Output, word for word, the line that contains "STEPPER2 pin IN2: D13 -> D18" and all lines after it in the records below, omitting pictures.

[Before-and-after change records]
*** Begin section ***

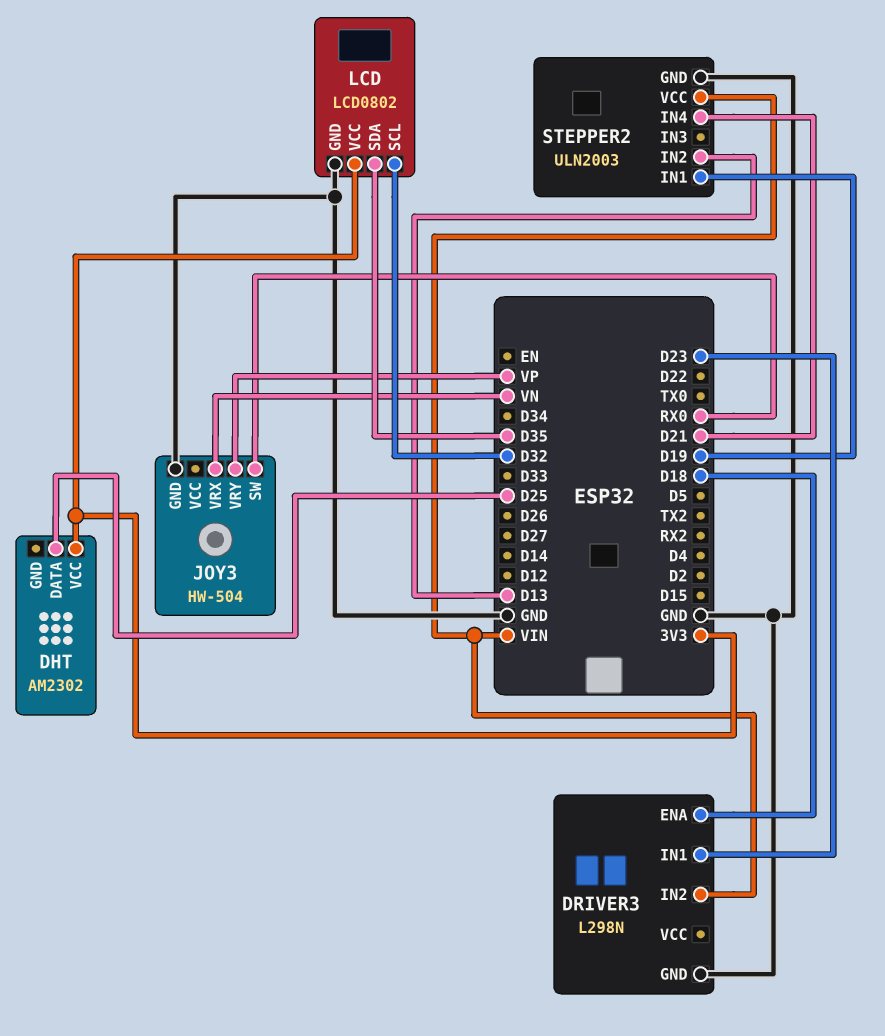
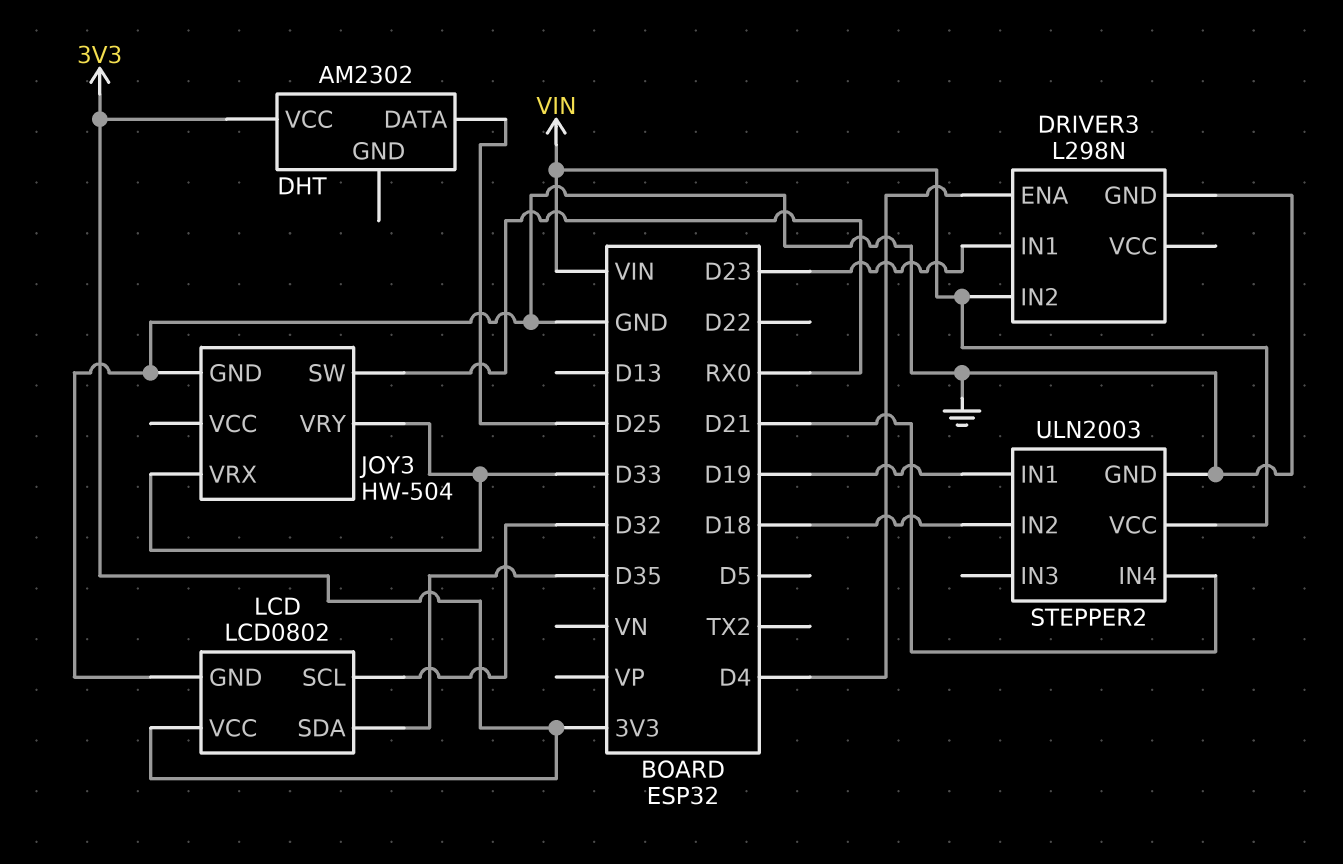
DRIVER3 pin ENA: D18 -> D4
JOY3 pin VRX: VN -> D33
JOY3 pin VRY: VP -> D33
STEPPER2 pin IN2: D13 -> D18

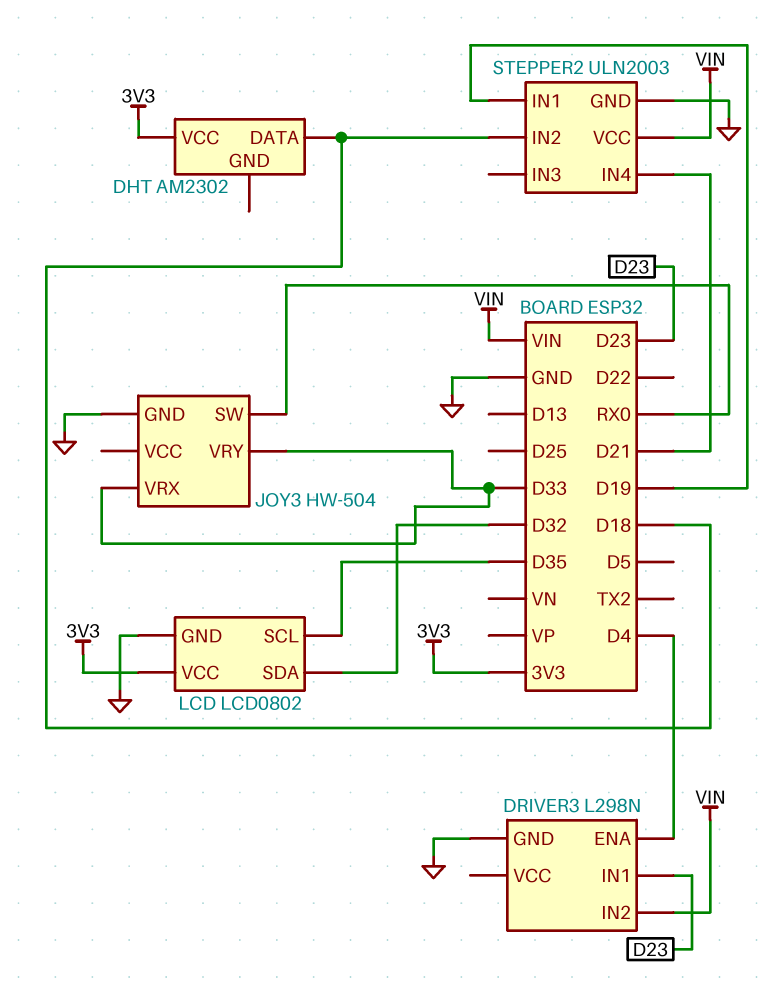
DHT pin DATA: D25 -> D18
LCD pin SCL: D32 -> D35
LCD pin SDA: D35 -> D32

*** End section ***

▸ **Answer to this task**
STEPPER2 pin IN2: D13 -> D18

DHT pin DATA: D25 -> D18
LCD pin SCL: D32 -> D35
LCD pin SDA: D35 -> D32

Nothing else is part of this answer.